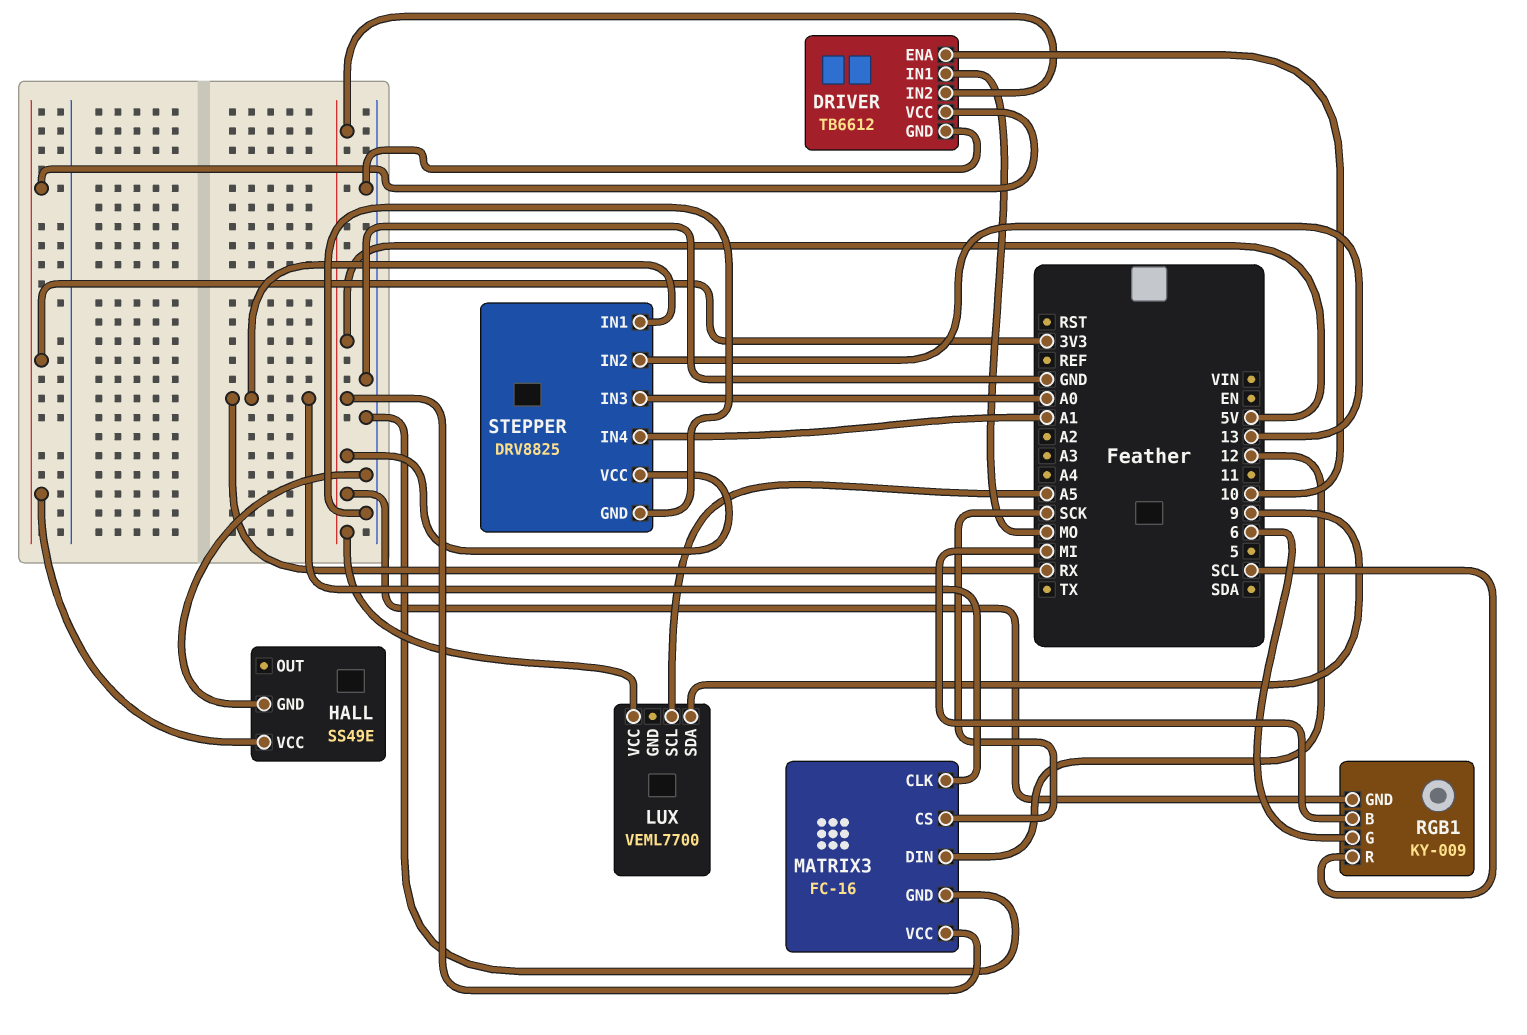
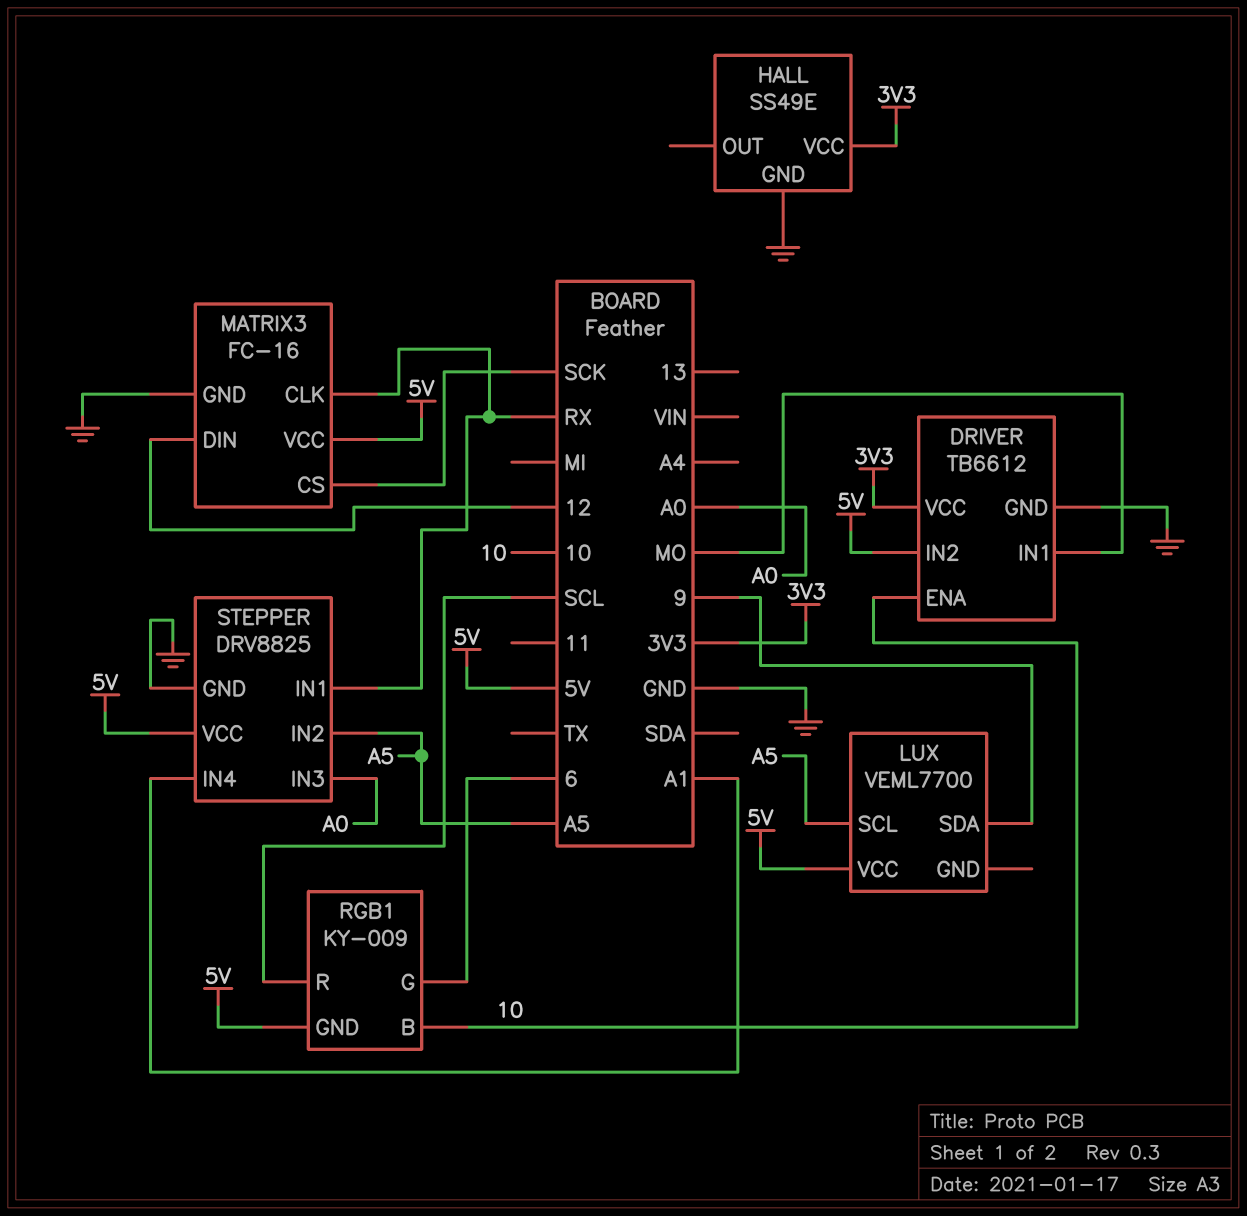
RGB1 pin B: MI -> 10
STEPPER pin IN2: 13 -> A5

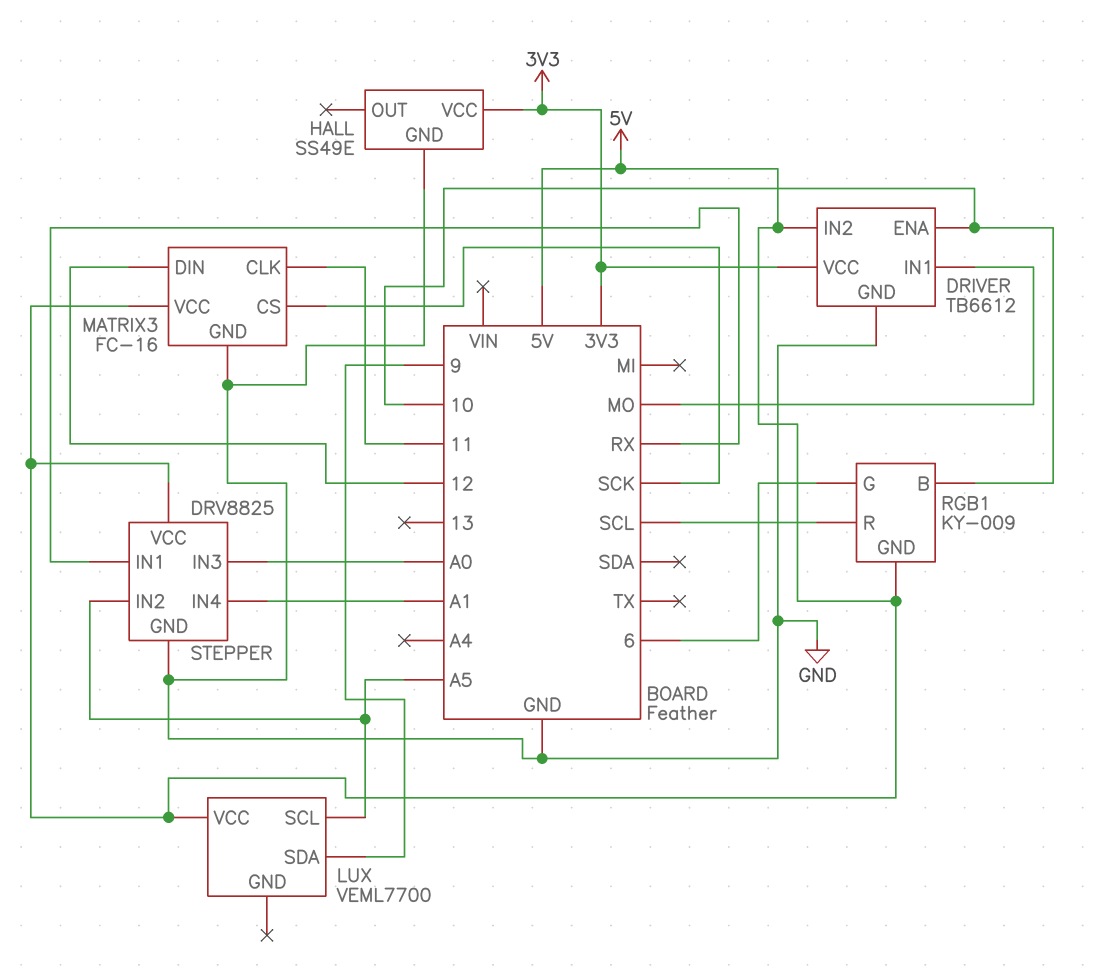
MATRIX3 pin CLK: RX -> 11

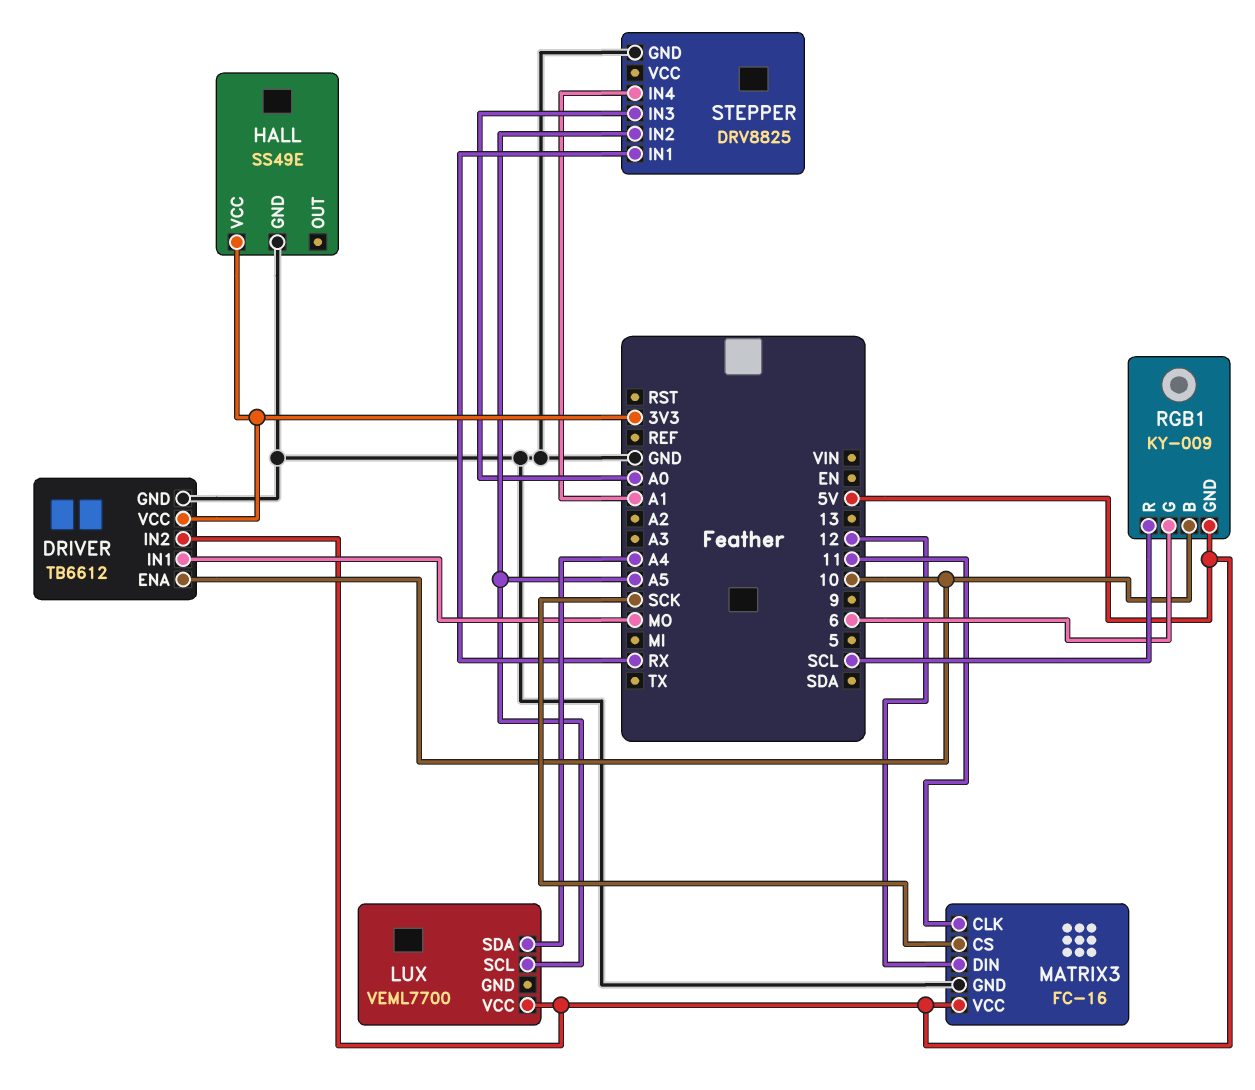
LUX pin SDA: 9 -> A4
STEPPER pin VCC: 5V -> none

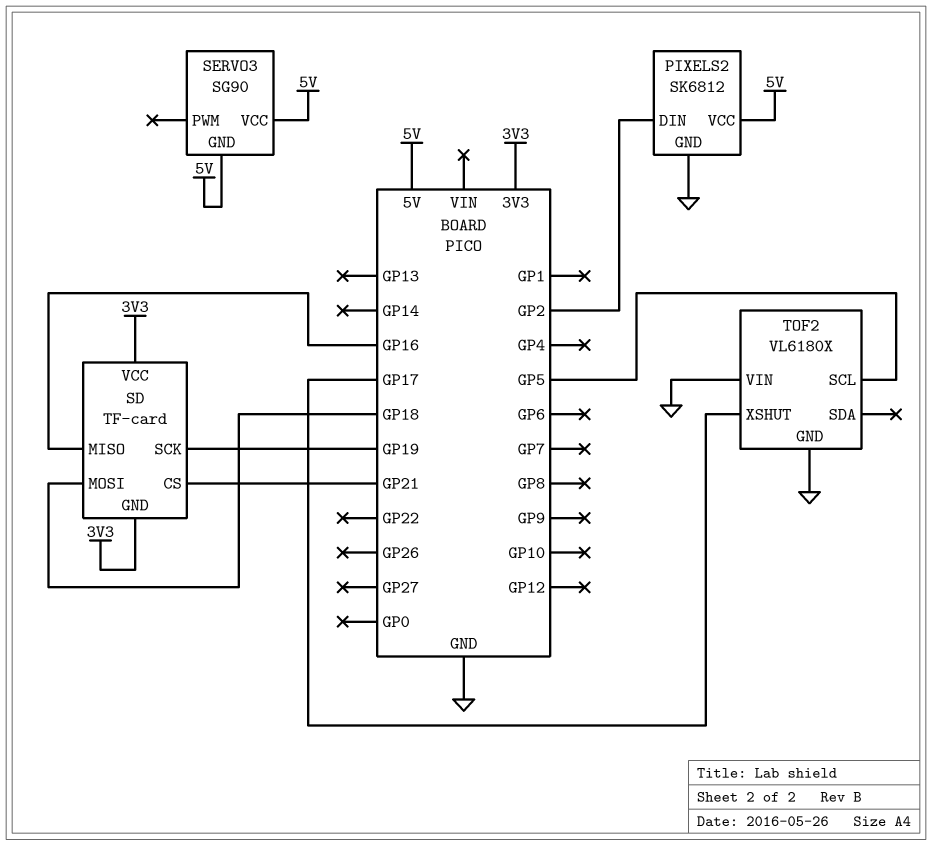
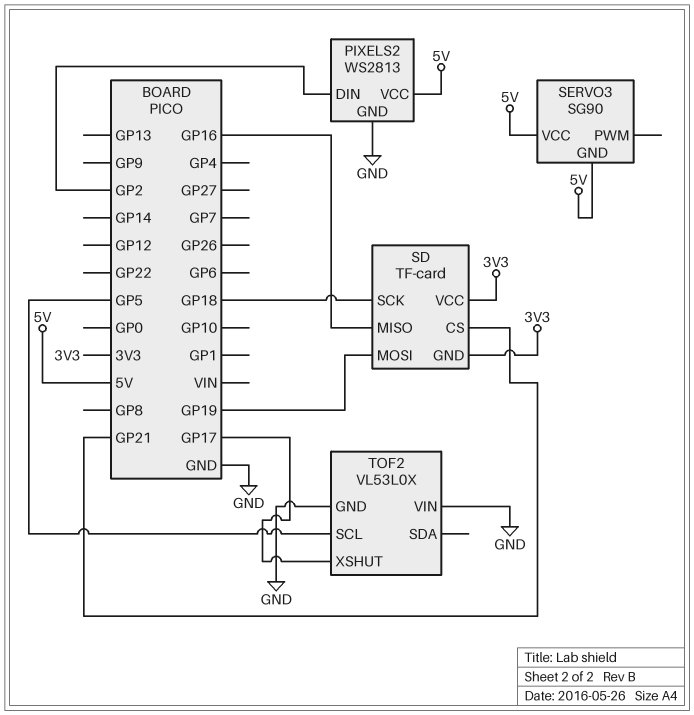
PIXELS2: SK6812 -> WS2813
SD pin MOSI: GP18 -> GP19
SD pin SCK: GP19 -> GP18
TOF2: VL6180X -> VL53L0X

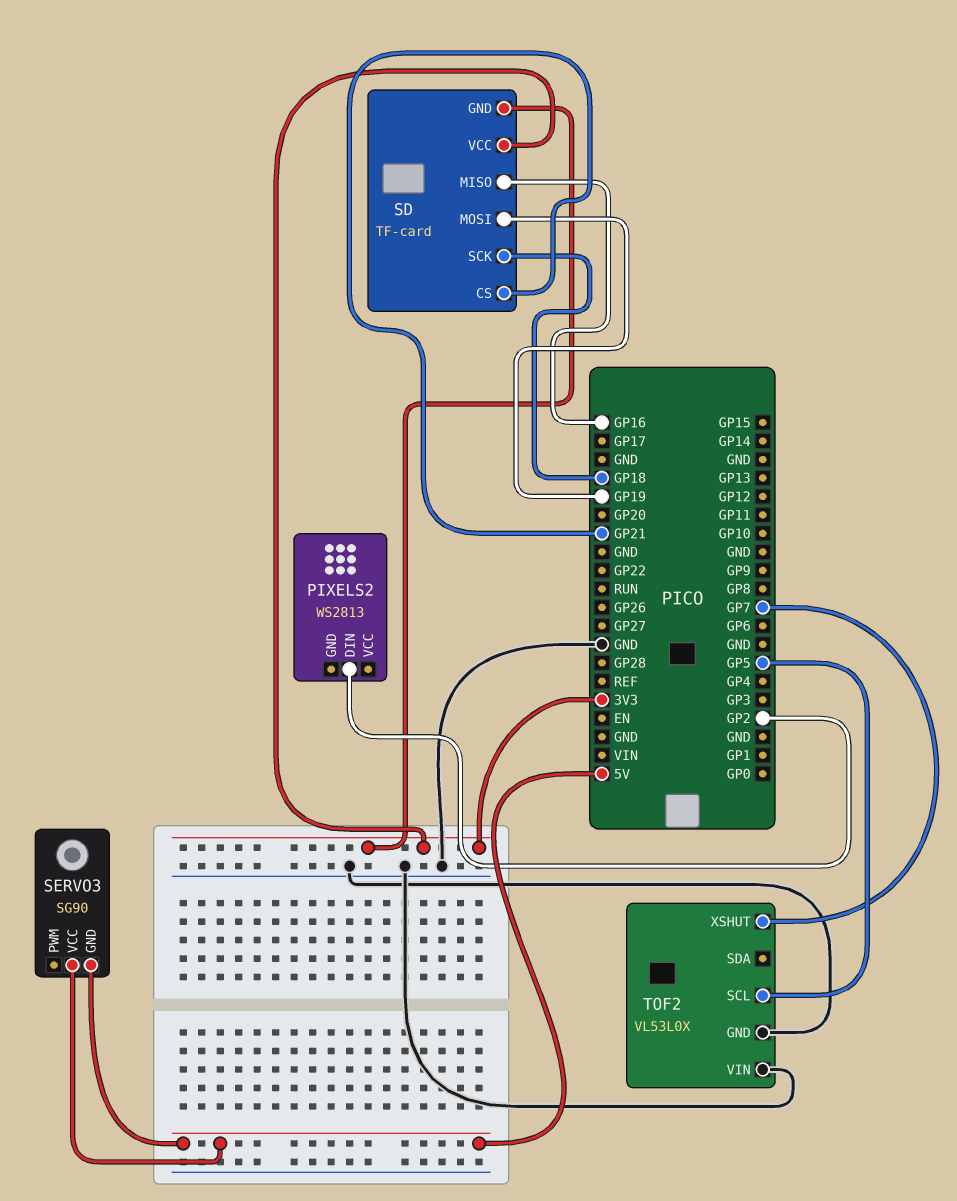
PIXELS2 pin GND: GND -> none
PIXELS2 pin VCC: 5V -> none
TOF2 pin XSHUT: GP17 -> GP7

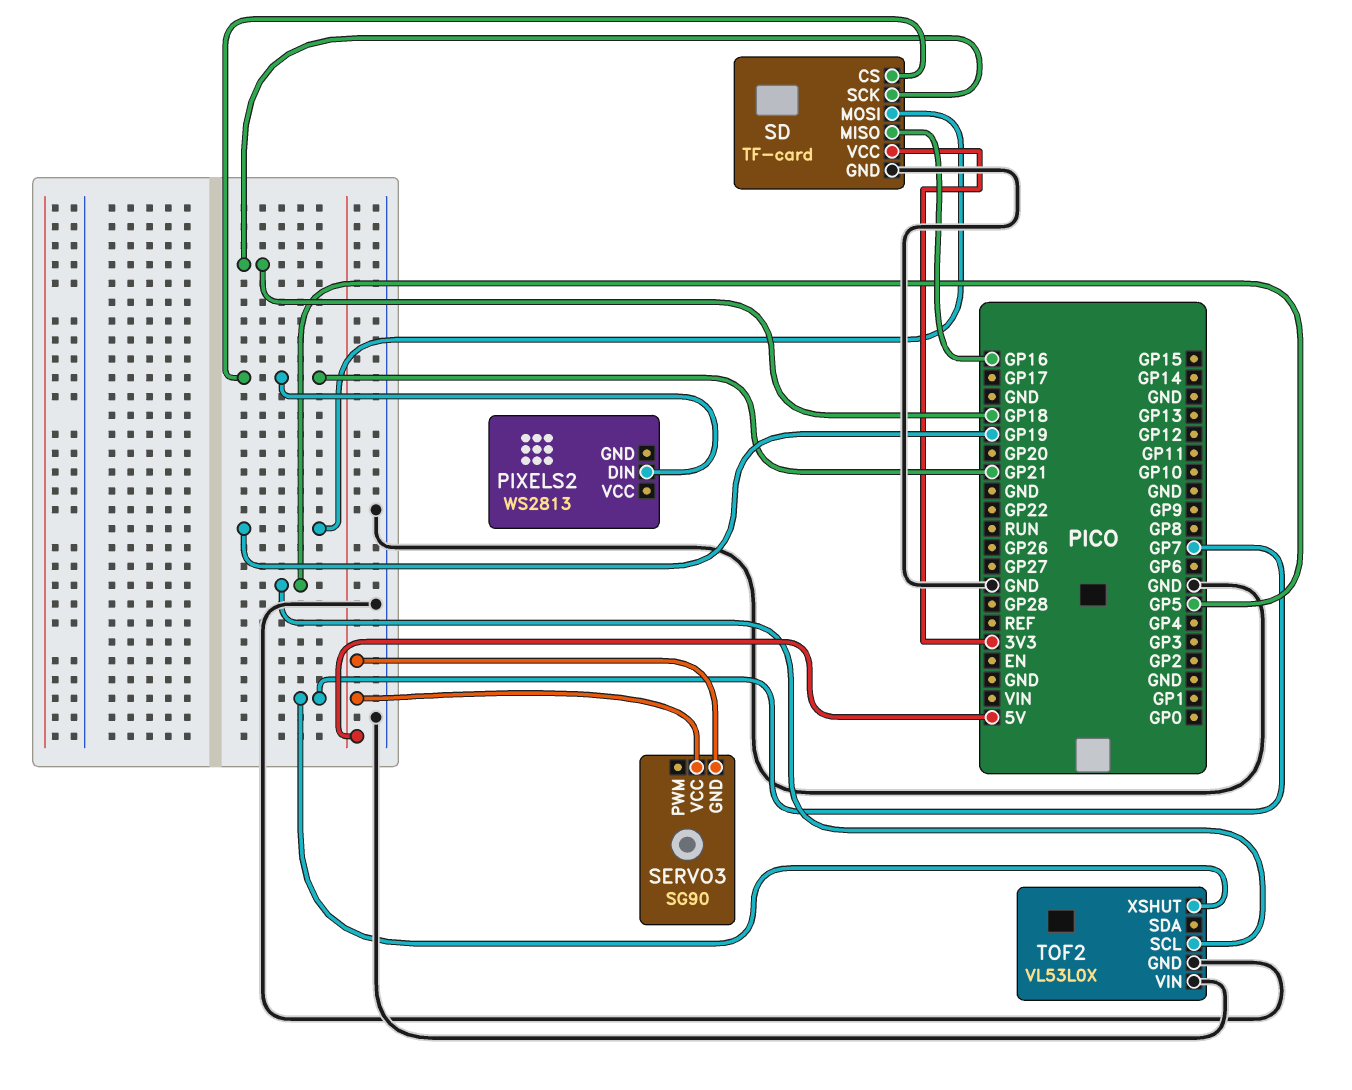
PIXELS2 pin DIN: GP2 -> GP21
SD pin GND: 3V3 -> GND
------------------------------------
What you should do
Set down the line containing "SD pin SCK: GP19 -> GP18" and every line after it up to the end of the material, exactly as written, but not the pictures.

The completed task
SD pin SCK: GP19 -> GP18
TOF2: VL6180X -> VL53L0X

PIXELS2 pin GND: GND -> none
PIXELS2 pin VCC: 5V -> none
TOF2 pin XSHUT: GP17 -> GP7

PIXELS2 pin DIN: GP2 -> GP21
SD pin GND: 3V3 -> GND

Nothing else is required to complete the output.